%%
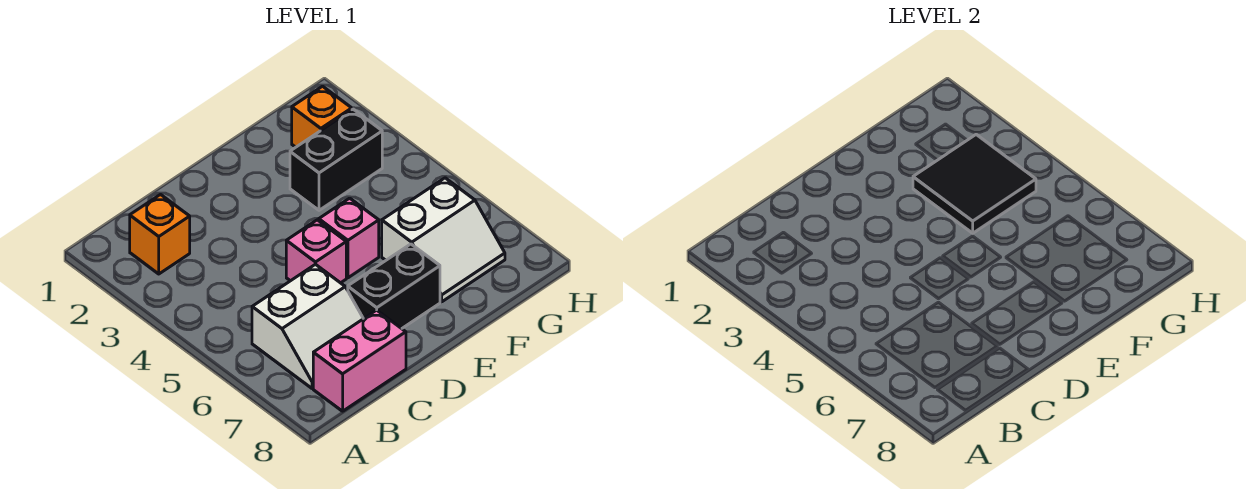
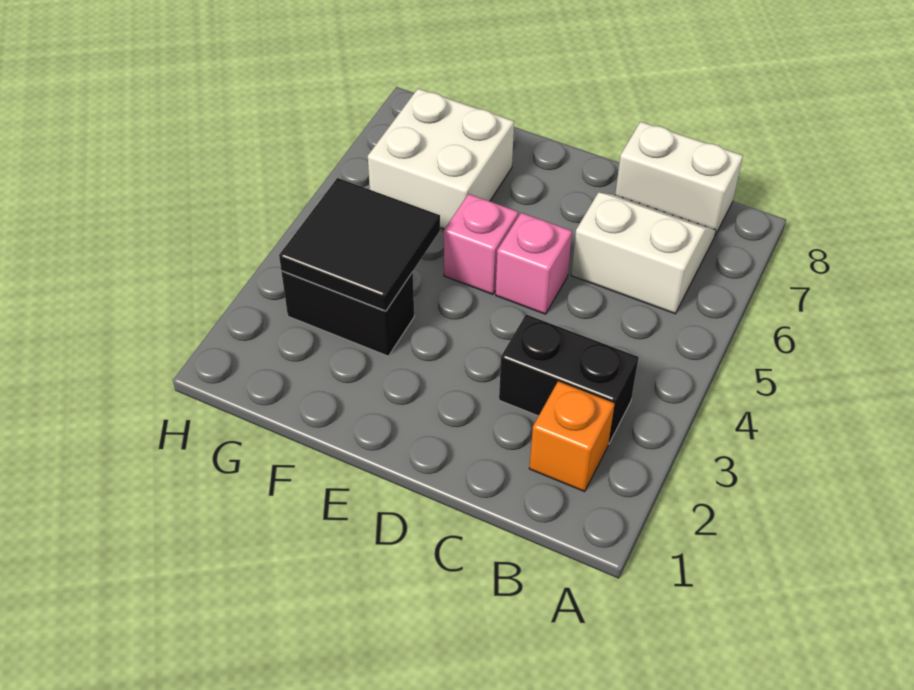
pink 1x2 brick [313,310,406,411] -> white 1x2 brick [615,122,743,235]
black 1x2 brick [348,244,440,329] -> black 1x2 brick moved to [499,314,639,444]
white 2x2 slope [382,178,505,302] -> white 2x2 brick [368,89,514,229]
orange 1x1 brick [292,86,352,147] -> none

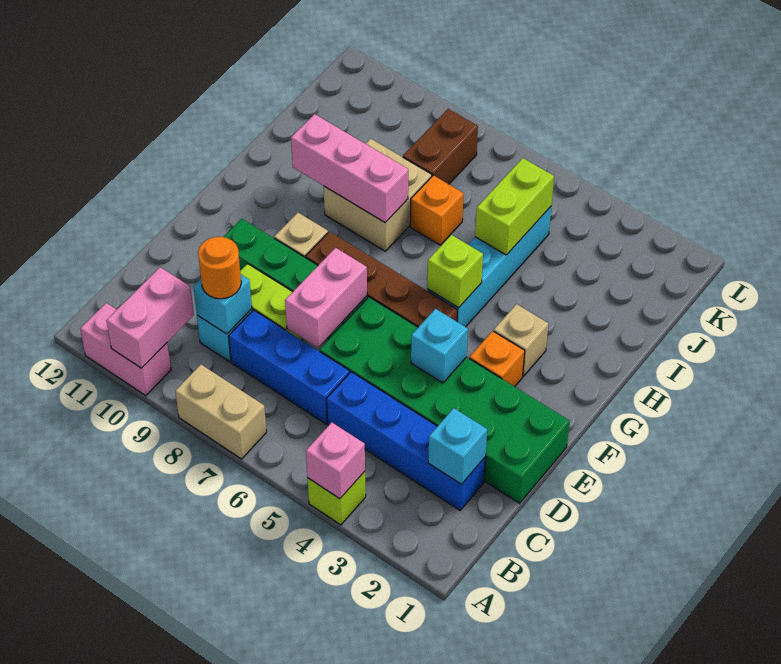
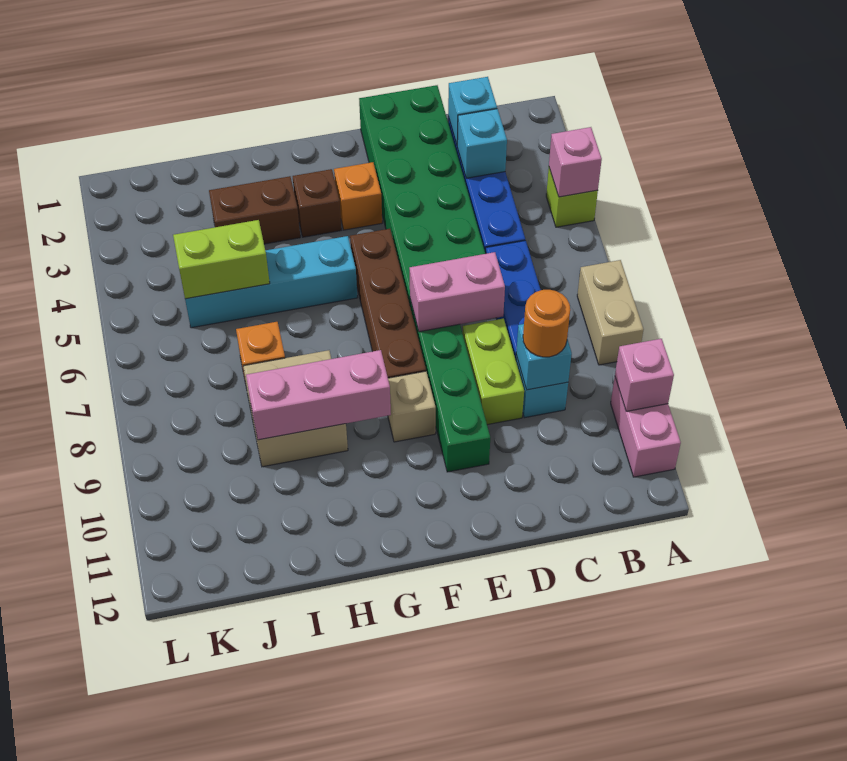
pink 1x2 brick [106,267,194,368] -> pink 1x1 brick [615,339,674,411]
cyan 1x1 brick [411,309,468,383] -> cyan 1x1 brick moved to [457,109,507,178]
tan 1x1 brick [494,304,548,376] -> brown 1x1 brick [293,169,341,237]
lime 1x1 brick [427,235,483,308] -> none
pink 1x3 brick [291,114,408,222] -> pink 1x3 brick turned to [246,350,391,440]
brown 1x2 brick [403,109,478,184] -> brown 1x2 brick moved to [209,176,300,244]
%%
[DIRECTIONS FOR THIS TASK]:
Write out every line of the listing exactly as written, and leave the pictures out.

[COMPLETED TASK]:
pink 1x2 brick [313,310,406,411] -> white 1x2 brick [615,122,743,235]
black 1x2 brick [348,244,440,329] -> black 1x2 brick moved to [499,314,639,444]
white 2x2 slope [382,178,505,302] -> white 2x2 brick [368,89,514,229]
orange 1x1 brick [292,86,352,147] -> none

pink 1x2 brick [106,267,194,368] -> pink 1x1 brick [615,339,674,411]
cyan 1x1 brick [411,309,468,383] -> cyan 1x1 brick moved to [457,109,507,178]
tan 1x1 brick [494,304,548,376] -> brown 1x1 brick [293,169,341,237]
lime 1x1 brick [427,235,483,308] -> none
pink 1x3 brick [291,114,408,222] -> pink 1x3 brick turned to [246,350,391,440]
brown 1x2 brick [403,109,478,184] -> brown 1x2 brick moved to [209,176,300,244]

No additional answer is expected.